Excerpted records Start Marker
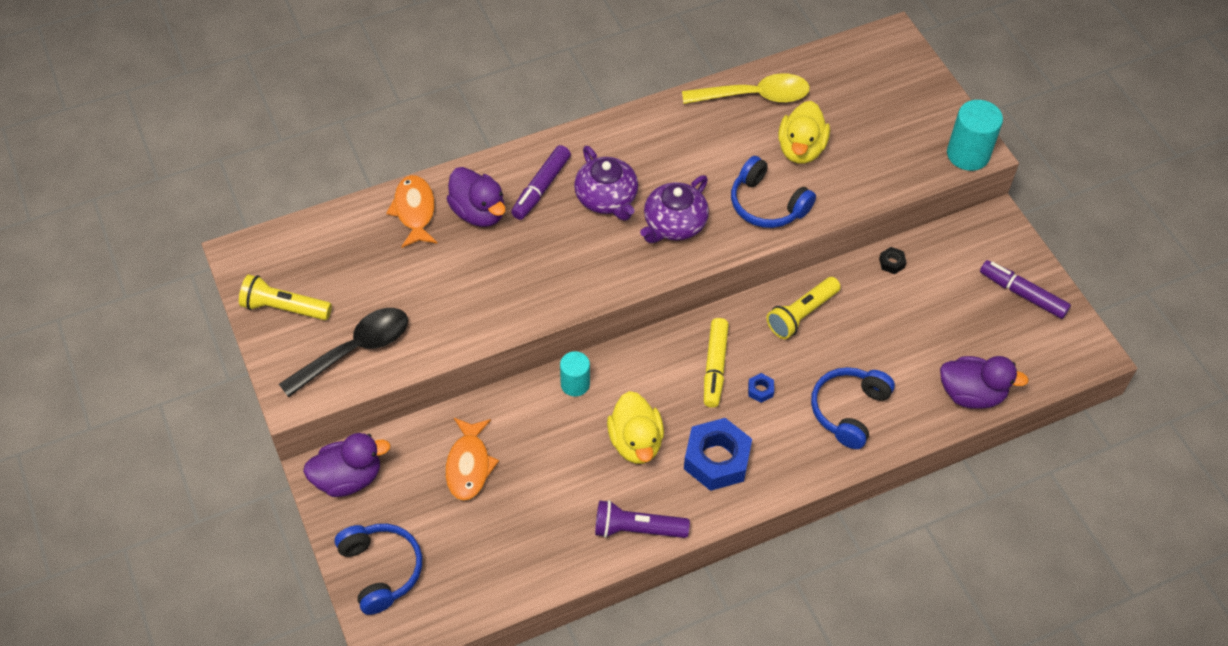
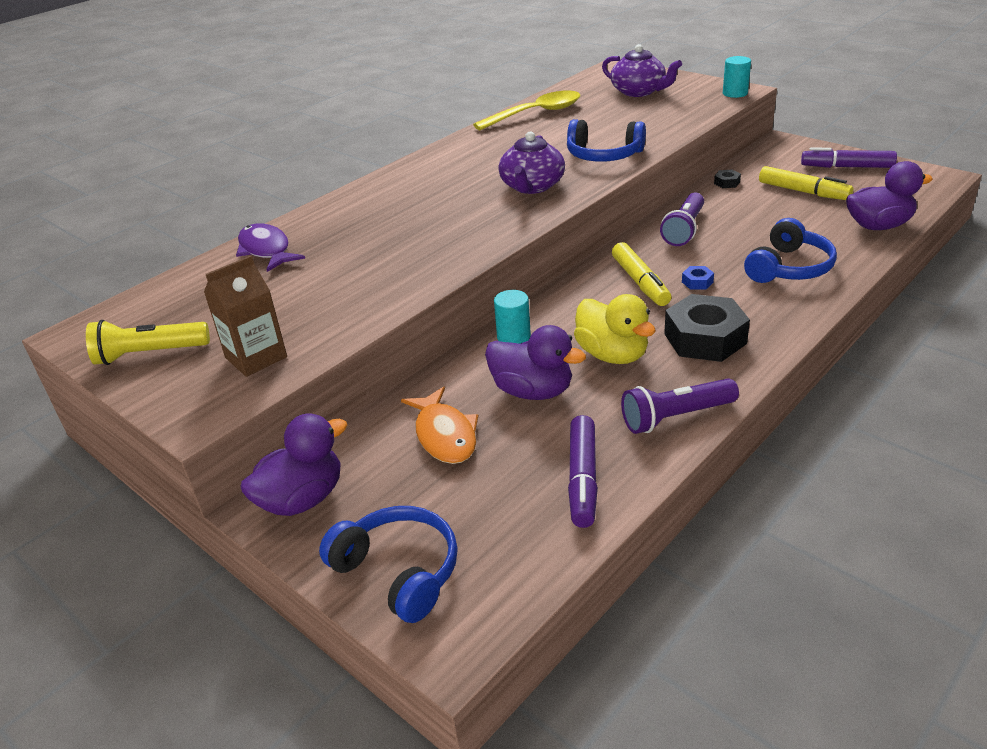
camera: 20 degrees left, 20 degrees down
black spoon [279,308,408,397] -> brown carton [204,255,287,377]
orange fish [386,175,438,248] -> purple fish [236,223,305,272]
purple duck [447,167,506,227] -> purple duck moved to [485,325,586,400]
purple marker [511,145,571,220] -> purple marker moved to [568,415,598,528]
purple teapot [574,146,638,221] -> purple teapot moved to [602,44,682,97]
blue nut [684,418,752,491] -> black nut [664,294,750,362]
yellow flashlight [766,277,841,339] -> purple flashlight [660,193,704,246]
yellow duck [778,101,830,164] -> none
blue headphones [811,367,895,449] -> blue headphones turned 150 degrees counterclockwise [744,218,837,283]
turquoise cylinder [947,100,1003,171] -> turquoise cylinder [723,56,751,98], size x0.63
none -> yellow marker [759,166,853,200]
Excerpted records End Marker
> **Written task**: Exactly the lines from the start of the entries above through the line with "blue headphones [811,367,895,449]" should be reproduced, and nothing else; drop the pictures.

> **Response area**:
camera: 20 degrees left, 20 degrees down
black spoon [279,308,408,397] -> brown carton [204,255,287,377]
orange fish [386,175,438,248] -> purple fish [236,223,305,272]
purple duck [447,167,506,227] -> purple duck moved to [485,325,586,400]
purple marker [511,145,571,220] -> purple marker moved to [568,415,598,528]
purple teapot [574,146,638,221] -> purple teapot moved to [602,44,682,97]
blue nut [684,418,752,491] -> black nut [664,294,750,362]
yellow flashlight [766,277,841,339] -> purple flashlight [660,193,704,246]
yellow duck [778,101,830,164] -> none
blue headphones [811,367,895,449] -> blue headphones turned 150 degrees counterclockwise [744,218,837,283]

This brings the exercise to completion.